▶ _WHAT THE TASK REQUIRES_
Repeat each line of the material below exactly.

▶ _THE INPUT_
---------------

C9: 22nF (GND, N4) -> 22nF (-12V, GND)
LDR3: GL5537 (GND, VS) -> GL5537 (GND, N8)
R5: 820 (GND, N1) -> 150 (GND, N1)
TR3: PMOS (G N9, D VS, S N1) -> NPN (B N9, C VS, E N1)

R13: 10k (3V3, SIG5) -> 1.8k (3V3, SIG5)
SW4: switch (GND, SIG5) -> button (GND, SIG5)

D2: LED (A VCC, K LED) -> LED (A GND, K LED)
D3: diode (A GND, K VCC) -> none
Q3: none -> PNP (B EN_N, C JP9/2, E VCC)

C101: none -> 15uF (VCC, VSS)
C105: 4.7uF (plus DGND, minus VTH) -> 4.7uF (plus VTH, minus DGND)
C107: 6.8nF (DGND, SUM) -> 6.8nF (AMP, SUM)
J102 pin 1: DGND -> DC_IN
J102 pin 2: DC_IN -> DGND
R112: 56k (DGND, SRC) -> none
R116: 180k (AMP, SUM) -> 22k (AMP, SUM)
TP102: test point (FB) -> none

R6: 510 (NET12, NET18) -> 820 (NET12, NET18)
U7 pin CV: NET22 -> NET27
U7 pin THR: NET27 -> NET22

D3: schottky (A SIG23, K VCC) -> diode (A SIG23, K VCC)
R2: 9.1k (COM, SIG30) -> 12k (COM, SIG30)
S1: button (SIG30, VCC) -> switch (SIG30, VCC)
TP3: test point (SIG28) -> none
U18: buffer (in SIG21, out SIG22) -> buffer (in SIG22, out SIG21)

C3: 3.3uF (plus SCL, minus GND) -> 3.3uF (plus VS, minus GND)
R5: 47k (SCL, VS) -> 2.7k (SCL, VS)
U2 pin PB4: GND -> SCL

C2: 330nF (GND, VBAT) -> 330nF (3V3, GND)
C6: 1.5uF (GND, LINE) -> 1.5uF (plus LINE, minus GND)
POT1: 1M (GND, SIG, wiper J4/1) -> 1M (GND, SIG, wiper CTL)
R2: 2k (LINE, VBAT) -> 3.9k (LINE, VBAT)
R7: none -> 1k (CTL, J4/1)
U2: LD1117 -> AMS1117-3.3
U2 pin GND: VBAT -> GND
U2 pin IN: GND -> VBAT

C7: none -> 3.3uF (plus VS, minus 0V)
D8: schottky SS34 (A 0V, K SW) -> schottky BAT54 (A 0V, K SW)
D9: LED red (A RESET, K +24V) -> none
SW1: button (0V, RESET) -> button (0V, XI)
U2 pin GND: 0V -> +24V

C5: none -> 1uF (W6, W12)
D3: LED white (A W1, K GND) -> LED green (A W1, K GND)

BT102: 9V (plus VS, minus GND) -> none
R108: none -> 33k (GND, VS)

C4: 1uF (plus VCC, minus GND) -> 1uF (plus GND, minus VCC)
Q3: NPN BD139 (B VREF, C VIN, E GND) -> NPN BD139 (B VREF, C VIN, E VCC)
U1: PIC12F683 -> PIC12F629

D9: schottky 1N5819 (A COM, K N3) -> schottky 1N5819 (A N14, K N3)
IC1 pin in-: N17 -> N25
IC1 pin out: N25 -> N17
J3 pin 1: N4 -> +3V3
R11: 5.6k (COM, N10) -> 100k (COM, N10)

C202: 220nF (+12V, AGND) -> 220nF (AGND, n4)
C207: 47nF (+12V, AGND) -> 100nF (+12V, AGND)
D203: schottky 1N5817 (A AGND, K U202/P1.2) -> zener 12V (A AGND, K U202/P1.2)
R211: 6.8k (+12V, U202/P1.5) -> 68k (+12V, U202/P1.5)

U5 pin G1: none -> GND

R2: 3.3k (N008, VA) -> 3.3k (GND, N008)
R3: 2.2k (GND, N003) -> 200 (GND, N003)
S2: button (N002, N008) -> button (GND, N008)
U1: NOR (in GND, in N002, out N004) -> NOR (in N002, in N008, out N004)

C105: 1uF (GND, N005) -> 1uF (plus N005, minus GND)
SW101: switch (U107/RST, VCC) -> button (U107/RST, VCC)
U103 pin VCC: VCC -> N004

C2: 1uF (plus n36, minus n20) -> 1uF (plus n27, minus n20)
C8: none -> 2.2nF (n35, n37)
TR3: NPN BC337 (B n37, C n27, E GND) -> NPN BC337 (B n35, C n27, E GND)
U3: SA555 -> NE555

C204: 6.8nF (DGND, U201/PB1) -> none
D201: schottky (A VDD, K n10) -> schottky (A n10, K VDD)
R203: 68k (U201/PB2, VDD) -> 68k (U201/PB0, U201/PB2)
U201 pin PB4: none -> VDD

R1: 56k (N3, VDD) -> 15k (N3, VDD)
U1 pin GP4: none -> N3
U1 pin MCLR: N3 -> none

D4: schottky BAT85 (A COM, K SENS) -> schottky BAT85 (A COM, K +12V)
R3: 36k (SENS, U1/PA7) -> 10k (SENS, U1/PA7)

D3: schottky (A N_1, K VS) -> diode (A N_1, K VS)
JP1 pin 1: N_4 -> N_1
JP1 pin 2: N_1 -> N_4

---------------

▶ _OUTPUT OF THE EXERCISE_
C9: 22nF (GND, N4) -> 22nF (-12V, GND)
LDR3: GL5537 (GND, VS) -> GL5537 (GND, N8)
R5: 820 (GND, N1) -> 150 (GND, N1)
TR3: PMOS (G N9, D VS, S N1) -> NPN (B N9, C VS, E N1)

R13: 10k (3V3, SIG5) -> 1.8k (3V3, SIG5)
SW4: switch (GND, SIG5) -> button (GND, SIG5)

D2: LED (A VCC, K LED) -> LED (A GND, K LED)
D3: diode (A GND, K VCC) -> none
Q3: none -> PNP (B EN_N, C JP9/2, E VCC)

C101: none -> 15uF (VCC, VSS)
C105: 4.7uF (plus DGND, minus VTH) -> 4.7uF (plus VTH, minus DGND)
C107: 6.8nF (DGND, SUM) -> 6.8nF (AMP, SUM)
J102 pin 1: DGND -> DC_IN
J102 pin 2: DC_IN -> DGND
R112: 56k (DGND, SRC) -> none
R116: 180k (AMP, SUM) -> 22k (AMP, SUM)
TP102: test point (FB) -> none

R6: 510 (NET12, NET18) -> 820 (NET12, NET18)
U7 pin CV: NET22 -> NET27
U7 pin THR: NET27 -> NET22

D3: schottky (A SIG23, K VCC) -> diode (A SIG23, K VCC)
R2: 9.1k (COM, SIG30) -> 12k (COM, SIG30)
S1: button (SIG30, VCC) -> switch (SIG30, VCC)
TP3: test point (SIG28) -> none
U18: buffer (in SIG21, out SIG22) -> buffer (in SIG22, out SIG21)

C3: 3.3uF (plus SCL, minus GND) -> 3.3uF (plus VS, minus GND)
R5: 47k (SCL, VS) -> 2.7k (SCL, VS)
U2 pin PB4: GND -> SCL

C2: 330nF (GND, VBAT) -> 330nF (3V3, GND)
C6: 1.5uF (GND, LINE) -> 1.5uF (plus LINE, minus GND)
POT1: 1M (GND, SIG, wiper J4/1) -> 1M (GND, SIG, wiper CTL)
R2: 2k (LINE, VBAT) -> 3.9k (LINE, VBAT)
R7: none -> 1k (CTL, J4/1)
U2: LD1117 -> AMS1117-3.3
U2 pin GND: VBAT -> GND
U2 pin IN: GND -> VBAT

C7: none -> 3.3uF (plus VS, minus 0V)
D8: schottky SS34 (A 0V, K SW) -> schottky BAT54 (A 0V, K SW)
D9: LED red (A RESET, K +24V) -> none
SW1: button (0V, RESET) -> button (0V, XI)
U2 pin GND: 0V -> +24V

C5: none -> 1uF (W6, W12)
D3: LED white (A W1, K GND) -> LED green (A W1, K GND)

BT102: 9V (plus VS, minus GND) -> none
R108: none -> 33k (GND, VS)

C4: 1uF (plus VCC, minus GND) -> 1uF (plus GND, minus VCC)
Q3: NPN BD139 (B VREF, C VIN, E GND) -> NPN BD139 (B VREF, C VIN, E VCC)
U1: PIC12F683 -> PIC12F629

D9: schottky 1N5819 (A COM, K N3) -> schottky 1N5819 (A N14, K N3)
IC1 pin in-: N17 -> N25
IC1 pin out: N25 -> N17
J3 pin 1: N4 -> +3V3
R11: 5.6k (COM, N10) -> 100k (COM, N10)

C202: 220nF (+12V, AGND) -> 220nF (AGND, n4)
C207: 47nF (+12V, AGND) -> 100nF (+12V, AGND)
D203: schottky 1N5817 (A AGND, K U202/P1.2) -> zener 12V (A AGND, K U202/P1.2)
R211: 6.8k (+12V, U202/P1.5) -> 68k (+12V, U202/P1.5)

U5 pin G1: none -> GND

R2: 3.3k (N008, VA) -> 3.3k (GND, N008)
R3: 2.2k (GND, N003) -> 200 (GND, N003)
S2: button (N002, N008) -> button (GND, N008)
U1: NOR (in GND, in N002, out N004) -> NOR (in N002, in N008, out N004)

C105: 1uF (GND, N005) -> 1uF (plus N005, minus GND)
SW101: switch (U107/RST, VCC) -> button (U107/RST, VCC)
U103 pin VCC: VCC -> N004

C2: 1uF (plus n36, minus n20) -> 1uF (plus n27, minus n20)
C8: none -> 2.2nF (n35, n37)
TR3: NPN BC337 (B n37, C n27, E GND) -> NPN BC337 (B n35, C n27, E GND)
U3: SA555 -> NE555

C204: 6.8nF (DGND, U201/PB1) -> none
D201: schottky (A VDD, K n10) -> schottky (A n10, K VDD)
R203: 68k (U201/PB2, VDD) -> 68k (U201/PB0, U201/PB2)
U201 pin PB4: none -> VDD

R1: 56k (N3, VDD) -> 15k (N3, VDD)
U1 pin GP4: none -> N3
U1 pin MCLR: N3 -> none

D4: schottky BAT85 (A COM, K SENS) -> schottky BAT85 (A COM, K +12V)
R3: 36k (SENS, U1/PA7) -> 10k (SENS, U1/PA7)

D3: schottky (A N_1, K VS) -> diode (A N_1, K VS)
JP1 pin 1: N_4 -> N_1
JP1 pin 2: N_1 -> N_4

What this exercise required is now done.